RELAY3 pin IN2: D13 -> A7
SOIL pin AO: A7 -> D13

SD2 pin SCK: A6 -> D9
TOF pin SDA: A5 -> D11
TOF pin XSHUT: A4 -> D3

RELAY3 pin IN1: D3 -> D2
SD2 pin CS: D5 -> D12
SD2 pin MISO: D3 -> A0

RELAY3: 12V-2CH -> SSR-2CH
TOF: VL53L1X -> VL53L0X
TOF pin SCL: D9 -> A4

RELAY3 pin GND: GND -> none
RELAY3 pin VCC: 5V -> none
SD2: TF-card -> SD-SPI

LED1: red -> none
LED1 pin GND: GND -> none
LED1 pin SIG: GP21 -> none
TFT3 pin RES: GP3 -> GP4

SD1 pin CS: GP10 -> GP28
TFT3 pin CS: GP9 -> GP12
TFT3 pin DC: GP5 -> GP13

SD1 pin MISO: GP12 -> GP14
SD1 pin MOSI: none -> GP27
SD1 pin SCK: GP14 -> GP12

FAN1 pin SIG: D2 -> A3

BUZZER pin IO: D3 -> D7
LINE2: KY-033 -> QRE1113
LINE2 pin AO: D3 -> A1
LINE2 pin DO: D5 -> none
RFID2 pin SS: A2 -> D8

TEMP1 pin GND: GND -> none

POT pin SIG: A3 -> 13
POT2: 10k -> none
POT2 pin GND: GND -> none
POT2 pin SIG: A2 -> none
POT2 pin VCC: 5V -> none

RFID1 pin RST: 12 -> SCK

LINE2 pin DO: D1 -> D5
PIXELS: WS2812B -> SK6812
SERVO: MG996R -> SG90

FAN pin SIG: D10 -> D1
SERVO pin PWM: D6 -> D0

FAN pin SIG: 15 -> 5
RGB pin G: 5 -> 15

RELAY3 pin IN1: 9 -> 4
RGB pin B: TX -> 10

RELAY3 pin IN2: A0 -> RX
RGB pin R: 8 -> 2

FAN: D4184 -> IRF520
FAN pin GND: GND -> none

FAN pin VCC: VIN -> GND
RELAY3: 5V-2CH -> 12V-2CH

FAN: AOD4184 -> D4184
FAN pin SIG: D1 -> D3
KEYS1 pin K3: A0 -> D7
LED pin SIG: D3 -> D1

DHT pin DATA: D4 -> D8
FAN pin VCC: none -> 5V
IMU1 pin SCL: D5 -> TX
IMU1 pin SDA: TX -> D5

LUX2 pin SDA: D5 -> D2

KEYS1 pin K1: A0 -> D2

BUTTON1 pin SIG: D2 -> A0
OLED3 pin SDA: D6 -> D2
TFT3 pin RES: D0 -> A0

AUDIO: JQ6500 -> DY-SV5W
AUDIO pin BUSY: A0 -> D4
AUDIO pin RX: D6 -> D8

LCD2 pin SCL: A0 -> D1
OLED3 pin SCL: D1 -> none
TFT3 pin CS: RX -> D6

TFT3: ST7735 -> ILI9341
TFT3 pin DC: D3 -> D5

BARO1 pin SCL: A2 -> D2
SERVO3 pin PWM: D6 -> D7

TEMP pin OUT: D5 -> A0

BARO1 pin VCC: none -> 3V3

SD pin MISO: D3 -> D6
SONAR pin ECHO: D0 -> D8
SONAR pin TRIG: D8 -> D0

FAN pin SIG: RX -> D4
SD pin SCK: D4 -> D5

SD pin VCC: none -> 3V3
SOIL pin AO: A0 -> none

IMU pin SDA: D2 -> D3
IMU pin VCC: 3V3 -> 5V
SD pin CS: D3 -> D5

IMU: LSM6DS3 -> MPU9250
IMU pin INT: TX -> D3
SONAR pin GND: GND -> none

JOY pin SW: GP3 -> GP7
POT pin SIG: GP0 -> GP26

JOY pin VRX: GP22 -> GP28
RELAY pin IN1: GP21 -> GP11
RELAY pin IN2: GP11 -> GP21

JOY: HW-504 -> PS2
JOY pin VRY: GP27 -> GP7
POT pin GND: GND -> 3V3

Directions: Print the lines of the material, exactly and only, from the line that contains "LUX2 pin SDA: D5 -> D2" down to and including the final line.

Answer for the task:
LUX2 pin SDA: D5 -> D2

KEYS1 pin K1: A0 -> D2

BUTTON1 pin SIG: D2 -> A0
OLED3 pin SDA: D6 -> D2
TFT3 pin RES: D0 -> A0

AUDIO: JQ6500 -> DY-SV5W
AUDIO pin BUSY: A0 -> D4
AUDIO pin RX: D6 -> D8

LCD2 pin SCL: A0 -> D1
OLED3 pin SCL: D1 -> none
TFT3 pin CS: RX -> D6

TFT3: ST7735 -> ILI9341
TFT3 pin DC: D3 -> D5

BARO1 pin SCL: A2 -> D2
SERVO3 pin PWM: D6 -> D7

TEMP pin OUT: D5 -> A0

BARO1 pin VCC: none -> 3V3

SD pin MISO: D3 -> D6
SONAR pin ECHO: D0 -> D8
SONAR pin TRIG: D8 -> D0

FAN pin SIG: RX -> D4
SD pin SCK: D4 -> D5

SD pin VCC: none -> 3V3
SOIL pin AO: A0 -> none

IMU pin SDA: D2 -> D3
IMU pin VCC: 3V3 -> 5V
SD pin CS: D3 -> D5

IMU: LSM6DS3 -> MPU9250
IMU pin INT: TX -> D3
SONAR pin GND: GND -> none

JOY pin SW: GP3 -> GP7
POT pin SIG: GP0 -> GP26

JOY pin VRX: GP22 -> GP28
RELAY pin IN1: GP21 -> GP11
RELAY pin IN2: GP11 -> GP21

JOY: HW-504 -> PS2
JOY pin VRY: GP27 -> GP7
POT pin GND: GND -> 3V3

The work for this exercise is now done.